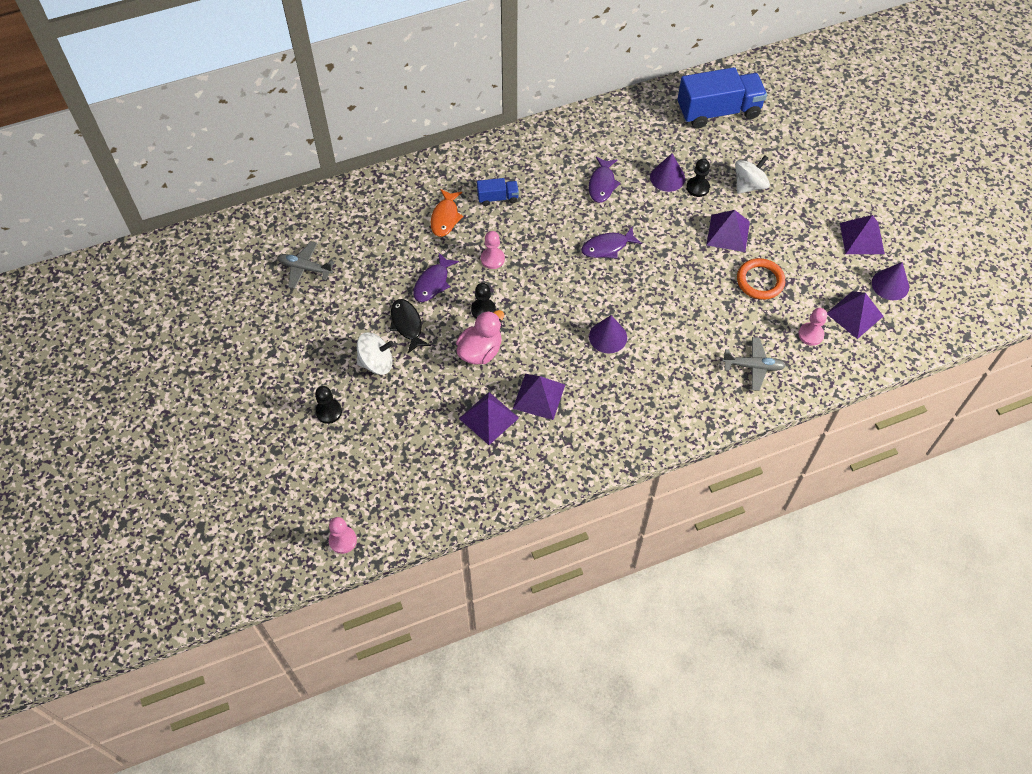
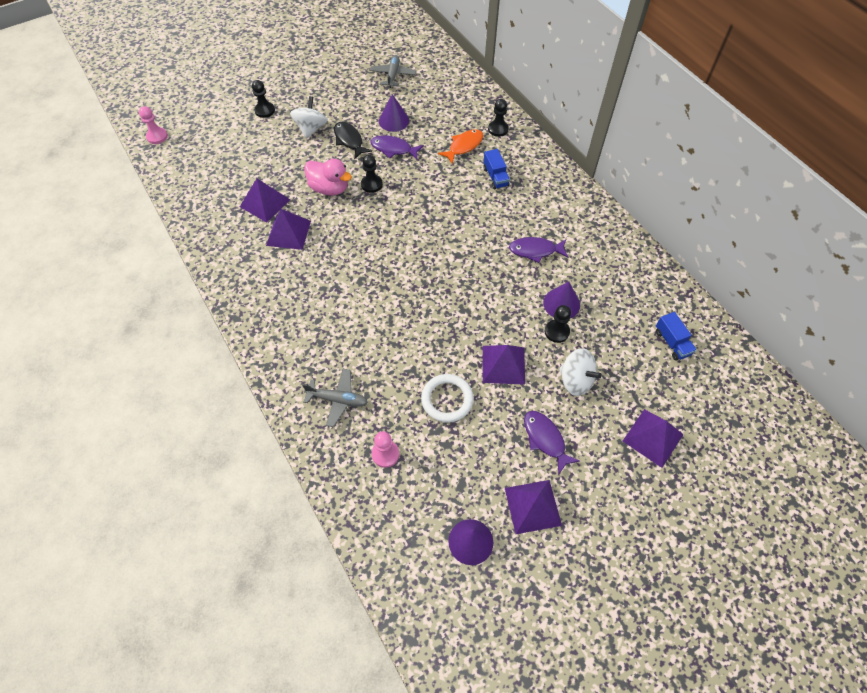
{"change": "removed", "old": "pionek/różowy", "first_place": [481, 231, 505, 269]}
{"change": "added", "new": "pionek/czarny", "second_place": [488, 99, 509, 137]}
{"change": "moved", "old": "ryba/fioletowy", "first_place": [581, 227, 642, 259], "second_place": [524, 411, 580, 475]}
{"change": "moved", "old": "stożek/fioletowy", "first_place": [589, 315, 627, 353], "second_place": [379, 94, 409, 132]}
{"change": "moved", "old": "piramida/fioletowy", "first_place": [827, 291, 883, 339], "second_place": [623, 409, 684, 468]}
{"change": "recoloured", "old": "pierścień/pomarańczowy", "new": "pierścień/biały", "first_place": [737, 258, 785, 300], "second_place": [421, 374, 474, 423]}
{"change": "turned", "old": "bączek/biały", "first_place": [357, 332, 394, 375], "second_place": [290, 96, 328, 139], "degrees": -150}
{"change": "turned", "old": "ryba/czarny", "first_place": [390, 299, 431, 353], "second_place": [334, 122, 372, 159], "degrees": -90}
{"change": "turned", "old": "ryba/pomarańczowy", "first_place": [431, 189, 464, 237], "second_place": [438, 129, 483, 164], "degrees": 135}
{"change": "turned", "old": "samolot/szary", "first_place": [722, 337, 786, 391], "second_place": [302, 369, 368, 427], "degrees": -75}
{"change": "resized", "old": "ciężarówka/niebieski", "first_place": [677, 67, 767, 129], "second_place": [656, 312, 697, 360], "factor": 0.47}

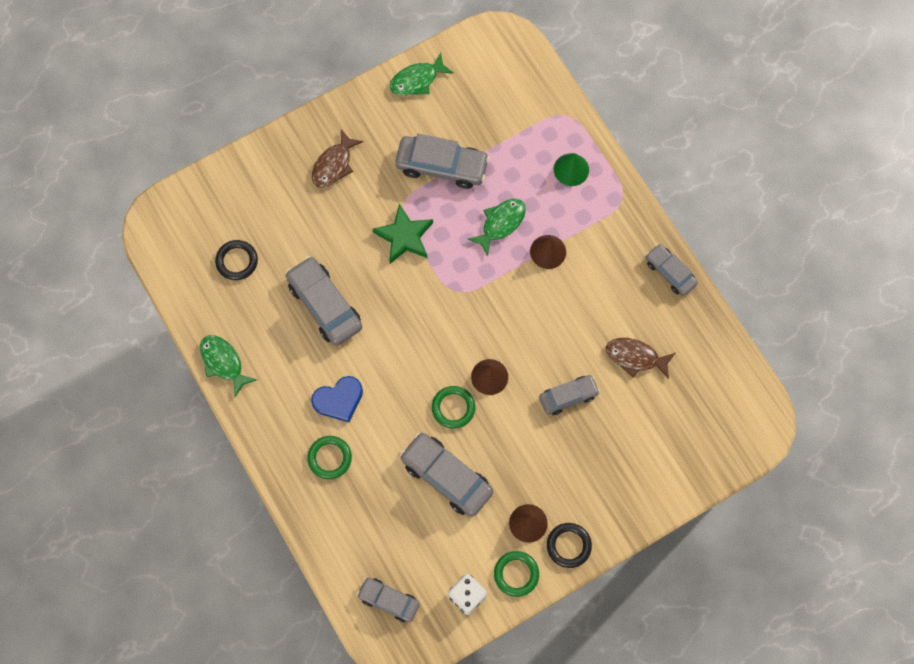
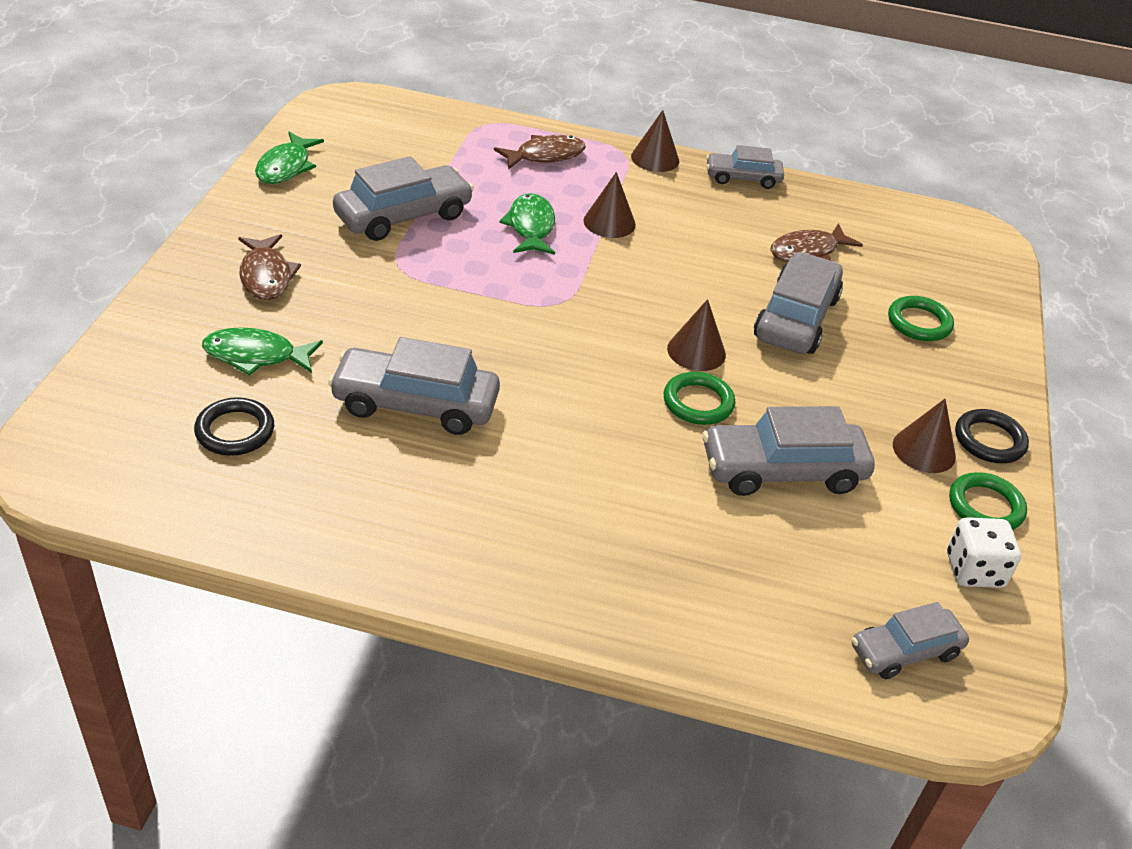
{"change": "removed", "old": "serce/niebieski", "first_place": [311, 376, 363, 422]}
{"change": "removed", "old": "gwiazda/zielony", "first_place": [372, 204, 433, 264]}
{"change": "added", "new": "stożek/brązowy", "second_place": [631, 110, 679, 172]}
{"change": "moved", "old": "ryba/zielony", "first_place": [200, 335, 257, 397], "second_place": [202, 327, 323, 376]}
{"change": "moved", "old": "pierścień/zielony", "first_place": [307, 436, 352, 479], "second_place": [888, 296, 954, 341]}
{"change": "replaced", "old": "stożek/zielony", "new": "ryba/brązowy", "first_place": [554, 153, 589, 186], "second_place": [494, 135, 586, 170]}
{"change": "resized", "old": "samochód/szary", "first_place": [539, 375, 600, 415], "second_place": [754, 252, 843, 354], "factor": 1.62}

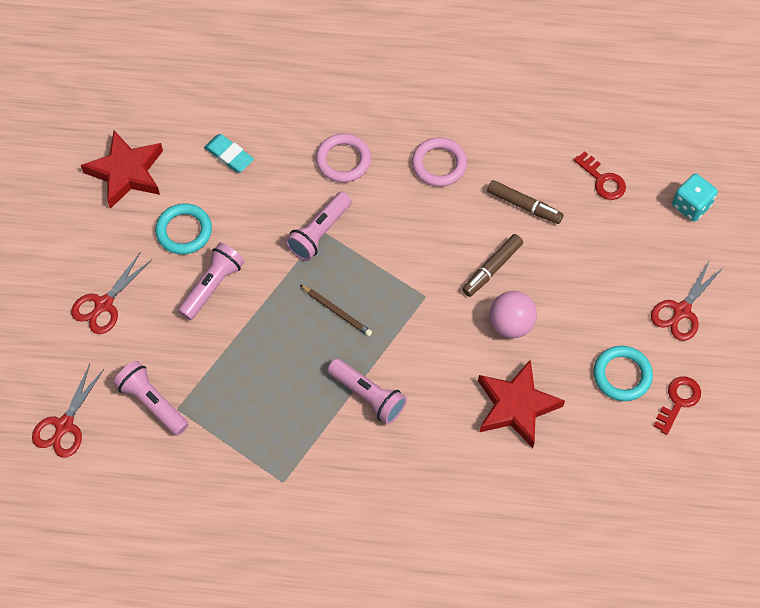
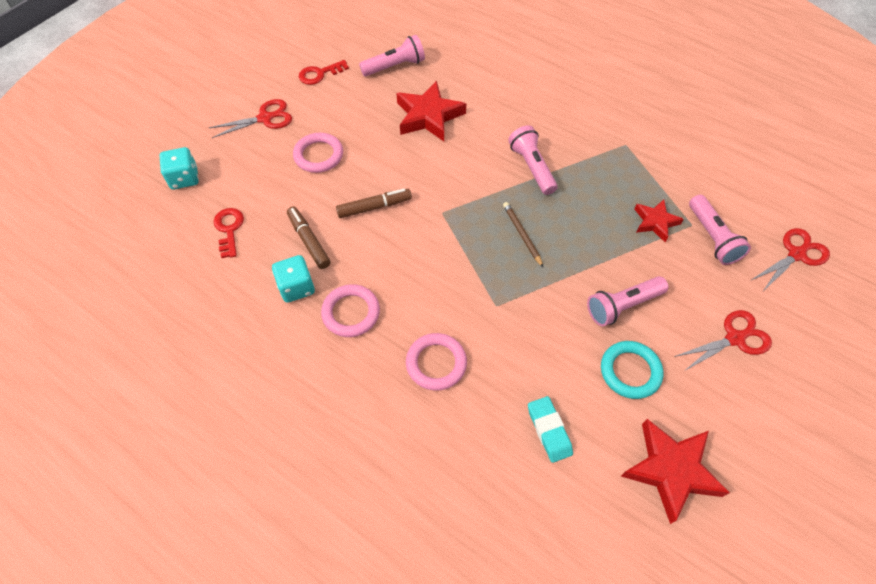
{"change": "removed", "old": "piłka/różowy", "first_place": [490, 291, 537, 338]}
{"change": "removed", "old": "pierścień/turkusowy", "first_place": [593, 346, 653, 401]}
{"change": "added", "new": "kostka do gry/turkusowy", "second_place": [272, 255, 315, 303]}
{"change": "added", "new": "pierścień/różowy", "second_place": [293, 133, 343, 173]}
{"change": "added", "new": "gwiazda/czerwony", "second_place": [634, 199, 684, 242]}
{"change": "moved", "old": "latarka/różowy", "first_place": [285, 192, 352, 261], "second_place": [359, 35, 425, 76]}

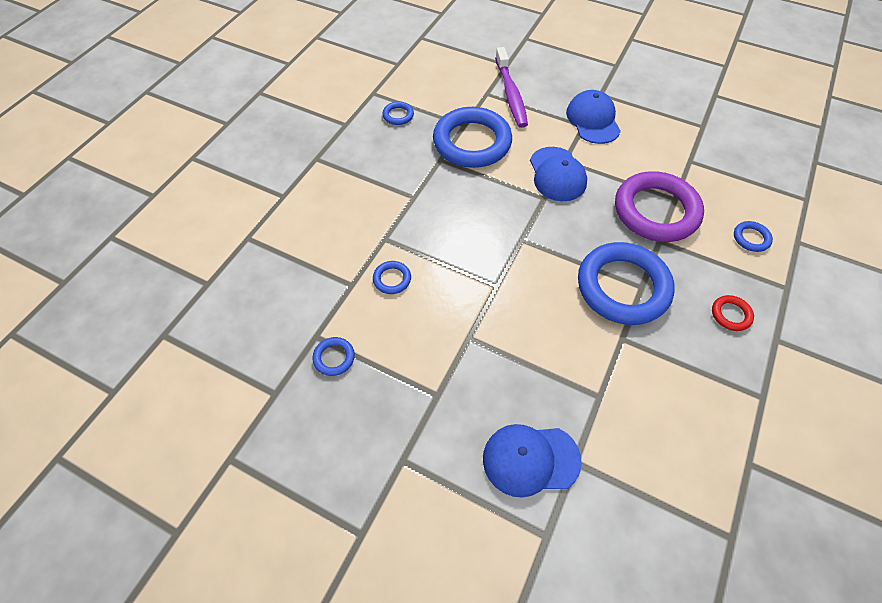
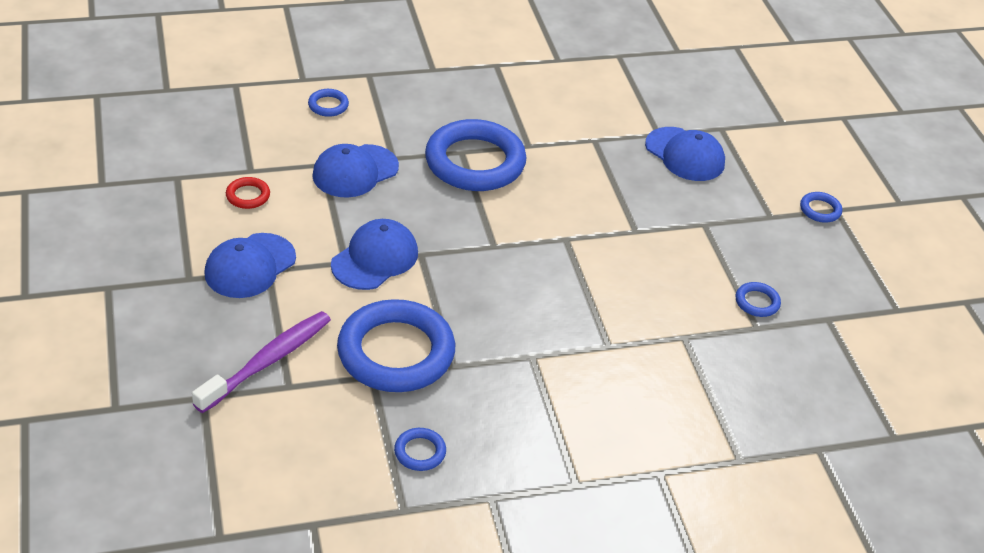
{"change": "moved", "old": "pierścień/niebieski", "first_place": [373, 261, 411, 294], "second_place": [800, 192, 842, 223]}
{"change": "moved", "old": "pierścień/czerwony", "first_place": [712, 295, 754, 331], "second_place": [226, 177, 270, 209]}
{"change": "replaced", "old": "pierścień/fioletowy", "new": "czapka/niebieski", "first_place": [615, 171, 704, 242], "second_place": [312, 144, 399, 198]}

=-=-=-=-=

Exact repetition of the data is needed, with no images retained.

● **Result of the exercise**:
{"change": "removed", "old": "pionek/różowy", "first_place": [481, 231, 505, 269]}
{"change": "added", "new": "pionek/czarny", "second_place": [488, 99, 509, 137]}
{"change": "moved", "old": "ryba/fioletowy", "first_place": [581, 227, 642, 259], "second_place": [524, 411, 580, 475]}
{"change": "moved", "old": "stożek/fioletowy", "first_place": [589, 315, 627, 353], "second_place": [379, 94, 409, 132]}
{"change": "moved", "old": "piramida/fioletowy", "first_place": [827, 291, 883, 339], "second_place": [623, 409, 684, 468]}
{"change": "recoloured", "old": "pierścień/pomarańczowy", "new": "pierścień/biały", "first_place": [737, 258, 785, 300], "second_place": [421, 374, 474, 423]}
{"change": "turned", "old": "bączek/biały", "first_place": [357, 332, 394, 375], "second_place": [290, 96, 328, 139], "degrees": -150}
{"change": "turned", "old": "ryba/czarny", "first_place": [390, 299, 431, 353], "second_place": [334, 122, 372, 159], "degrees": -90}
{"change": "turned", "old": "ryba/pomarańczowy", "first_place": [431, 189, 464, 237], "second_place": [438, 129, 483, 164], "degrees": 135}
{"change": "turned", "old": "samolot/szary", "first_place": [722, 337, 786, 391], "second_place": [302, 369, 368, 427], "degrees": -75}
{"change": "resized", "old": "ciężarówka/niebieski", "first_place": [677, 67, 767, 129], "second_place": [656, 312, 697, 360], "factor": 0.47}

{"change": "removed", "old": "serce/niebieski", "first_place": [311, 376, 363, 422]}
{"change": "removed", "old": "gwiazda/zielony", "first_place": [372, 204, 433, 264]}
{"change": "added", "new": "stożek/brązowy", "second_place": [631, 110, 679, 172]}
{"change": "moved", "old": "ryba/zielony", "first_place": [200, 335, 257, 397], "second_place": [202, 327, 323, 376]}
{"change": "moved", "old": "pierścień/zielony", "first_place": [307, 436, 352, 479], "second_place": [888, 296, 954, 341]}
{"change": "replaced", "old": "stożek/zielony", "new": "ryba/brązowy", "first_place": [554, 153, 589, 186], "second_place": [494, 135, 586, 170]}
{"change": "resized", "old": "samochód/szary", "first_place": [539, 375, 600, 415], "second_place": [754, 252, 843, 354], "factor": 1.62}

{"change": "removed", "old": "piłka/różowy", "first_place": [490, 291, 537, 338]}
{"change": "removed", "old": "pierścień/turkusowy", "first_place": [593, 346, 653, 401]}
{"change": "added", "new": "kostka do gry/turkusowy", "second_place": [272, 255, 315, 303]}
{"change": "added", "new": "pierścień/różowy", "second_place": [293, 133, 343, 173]}
{"change": "added", "new": "gwiazda/czerwony", "second_place": [634, 199, 684, 242]}
{"change": "moved", "old": "latarka/różowy", "first_place": [285, 192, 352, 261], "second_place": [359, 35, 425, 76]}

{"change": "moved", "old": "pierścień/niebieski", "first_place": [373, 261, 411, 294], "second_place": [800, 192, 842, 223]}
{"change": "moved", "old": "pierścień/czerwony", "first_place": [712, 295, 754, 331], "second_place": [226, 177, 270, 209]}
{"change": "replaced", "old": "pierścień/fioletowy", "new": "czapka/niebieski", "first_place": [615, 171, 704, 242], "second_place": [312, 144, 399, 198]}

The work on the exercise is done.